> Problem details
Beginning at the line that contains "R4: 1.5k (GND, SENS) -> 100k (GND, SENS)" and finishing at the line that contains "D1: diode 1N914", output the data below exactly. Include both end lines and no pictures.

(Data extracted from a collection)
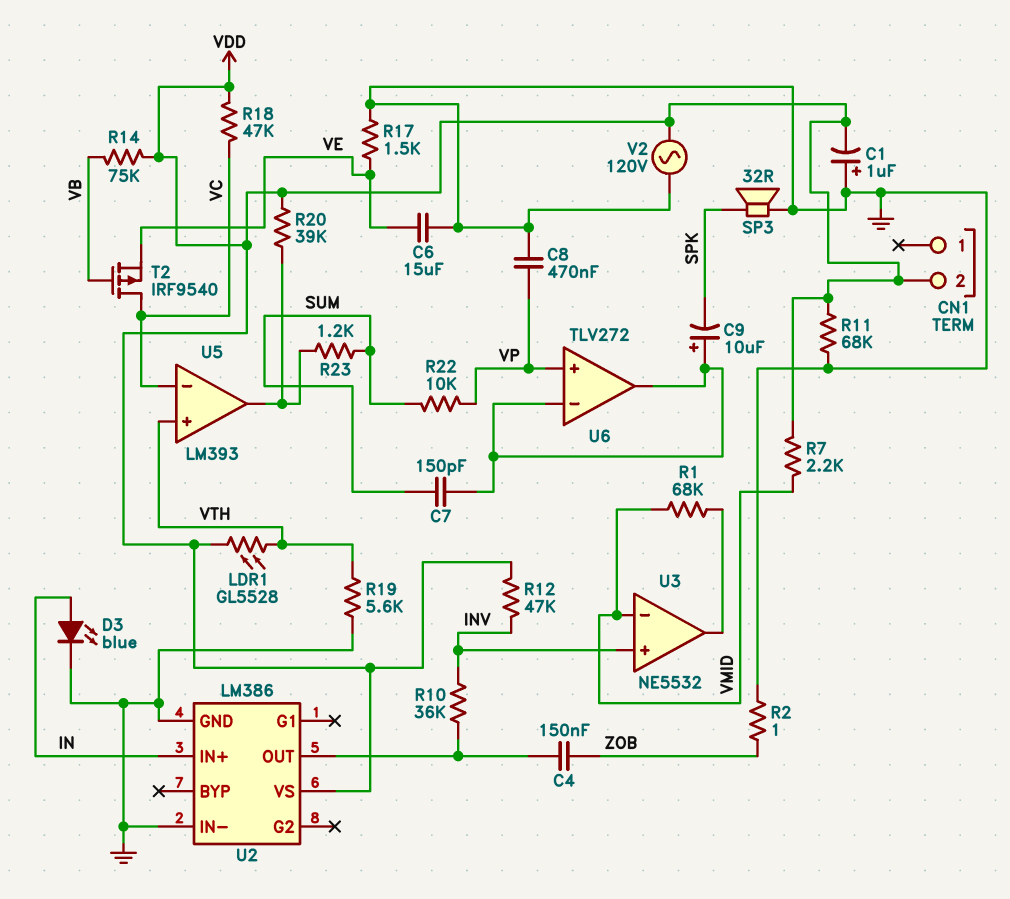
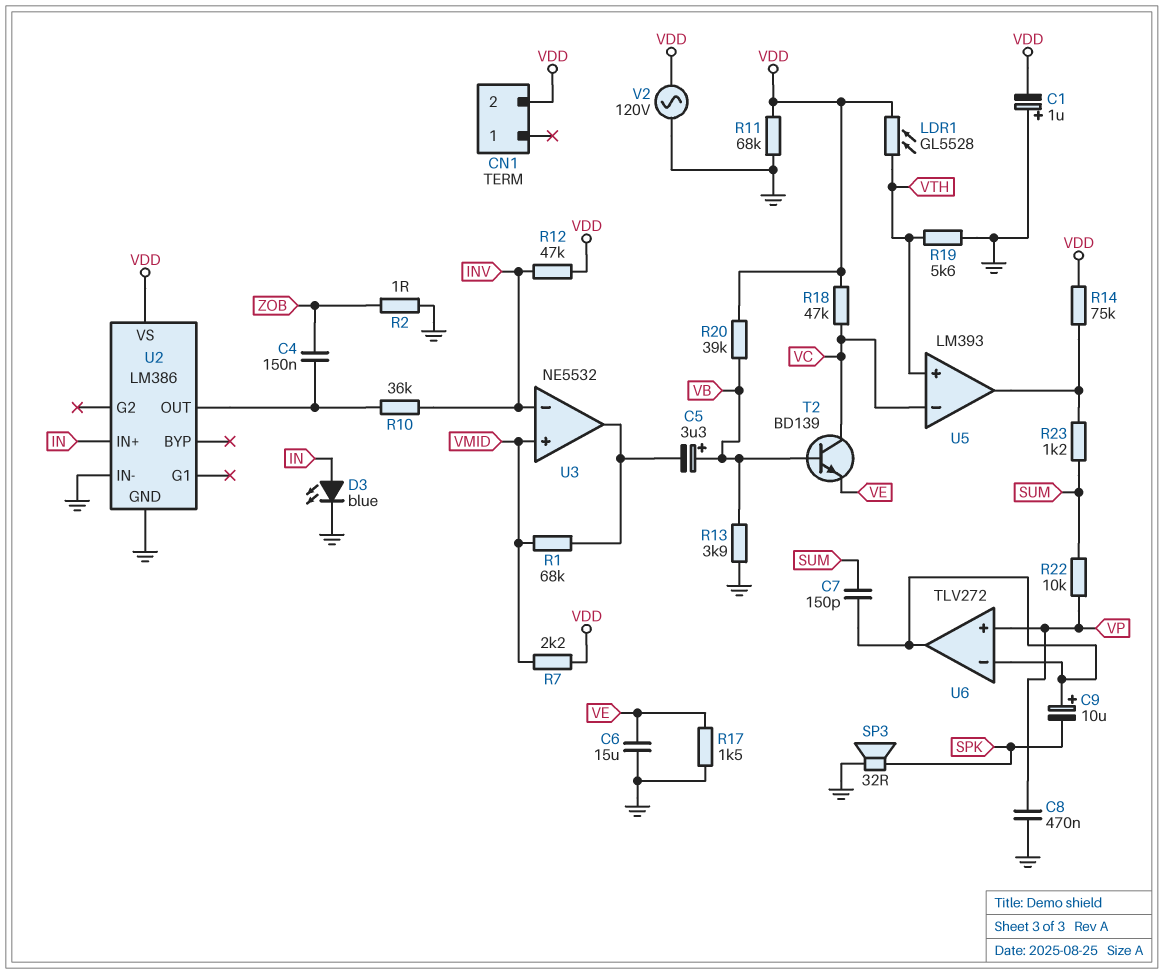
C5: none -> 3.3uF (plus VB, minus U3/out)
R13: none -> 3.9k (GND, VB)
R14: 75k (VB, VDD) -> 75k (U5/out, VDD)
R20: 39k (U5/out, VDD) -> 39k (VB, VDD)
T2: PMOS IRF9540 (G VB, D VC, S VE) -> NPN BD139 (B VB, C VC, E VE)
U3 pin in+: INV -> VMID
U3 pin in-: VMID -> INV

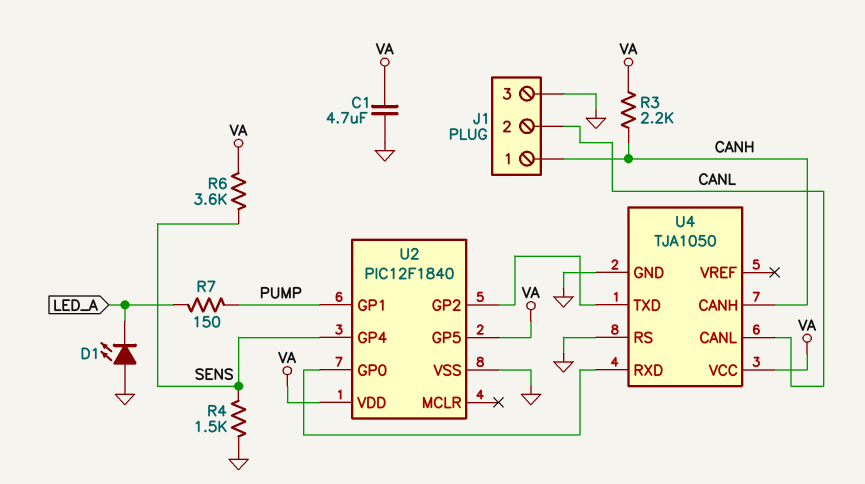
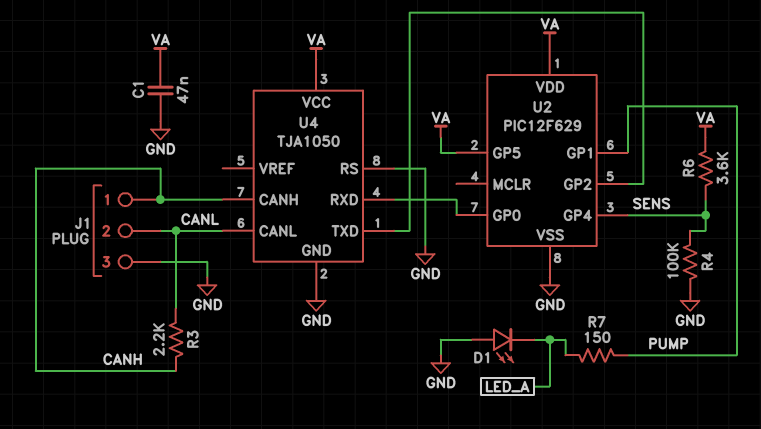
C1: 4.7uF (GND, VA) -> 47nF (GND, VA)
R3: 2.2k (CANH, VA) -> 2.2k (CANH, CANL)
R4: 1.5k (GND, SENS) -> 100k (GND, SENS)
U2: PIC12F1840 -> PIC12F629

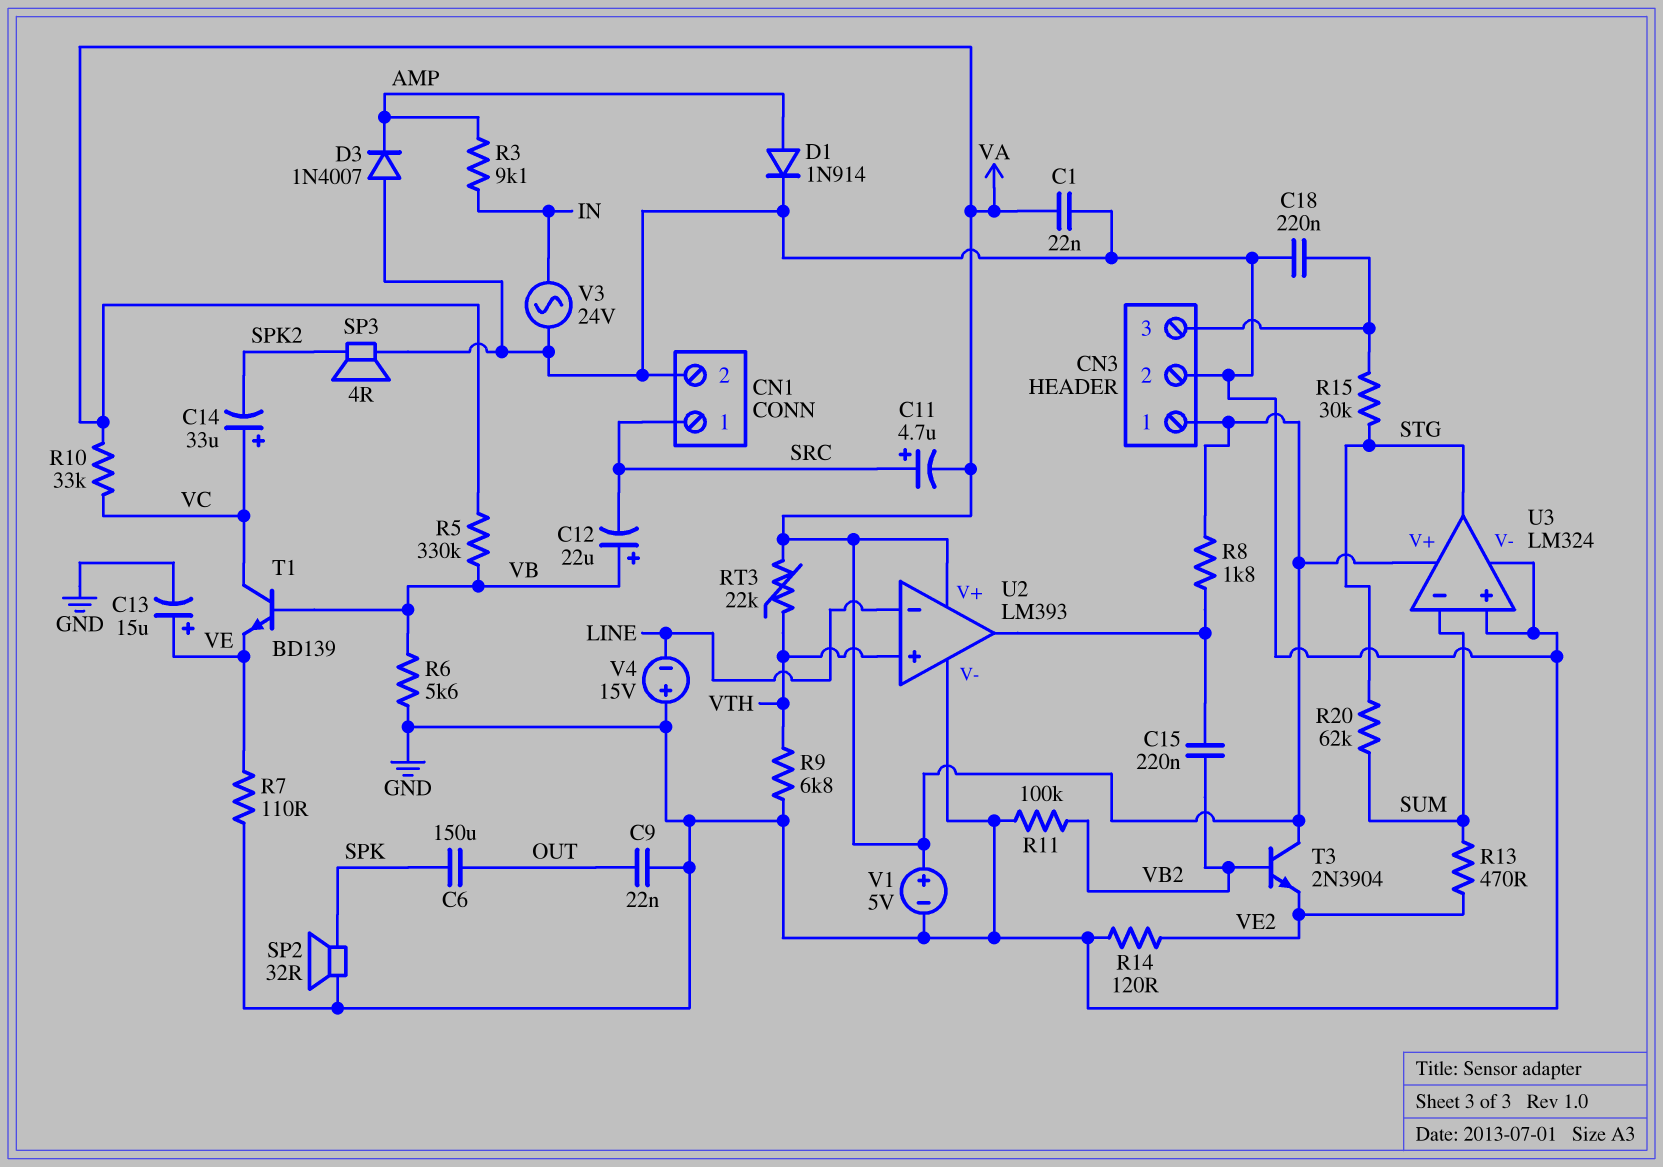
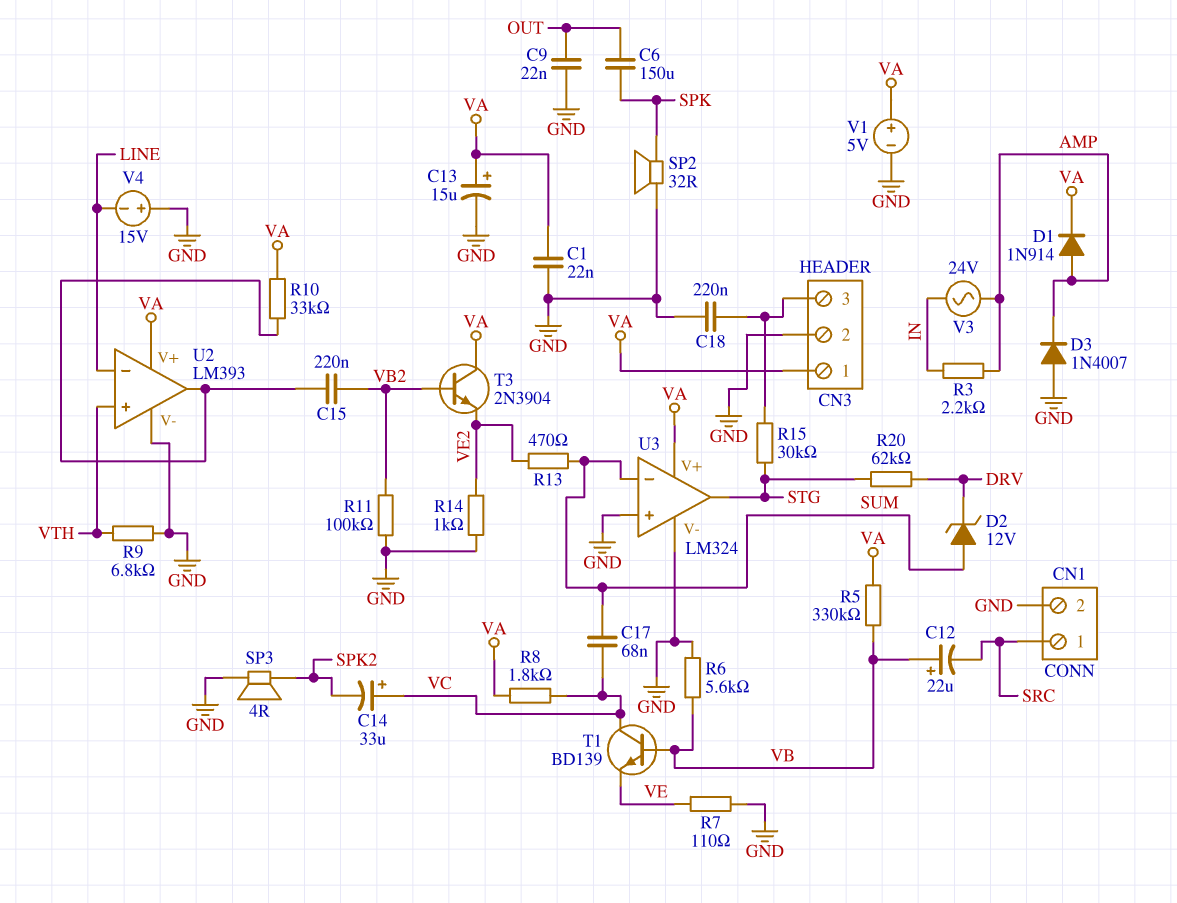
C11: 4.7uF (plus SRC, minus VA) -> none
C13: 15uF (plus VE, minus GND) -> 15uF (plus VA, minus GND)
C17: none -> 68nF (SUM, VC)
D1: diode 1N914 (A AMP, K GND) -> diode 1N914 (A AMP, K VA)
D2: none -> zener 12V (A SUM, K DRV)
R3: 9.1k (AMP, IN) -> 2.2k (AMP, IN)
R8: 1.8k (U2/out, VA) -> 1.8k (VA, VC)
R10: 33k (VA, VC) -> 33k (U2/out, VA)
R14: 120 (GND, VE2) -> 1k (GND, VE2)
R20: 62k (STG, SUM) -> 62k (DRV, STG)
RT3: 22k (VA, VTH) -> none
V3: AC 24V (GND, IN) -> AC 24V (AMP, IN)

> Exercise output
R4: 1.5k (GND, SENS) -> 100k (GND, SENS)
U2: PIC12F1840 -> PIC12F629

C11: 4.7uF (plus SRC, minus VA) -> none
C13: 15uF (plus VE, minus GND) -> 15uF (plus VA, minus GND)
C17: none -> 68nF (SUM, VC)
D1: diode 1N914 (A AMP, K GND) -> diode 1N914 (A AMP, K VA)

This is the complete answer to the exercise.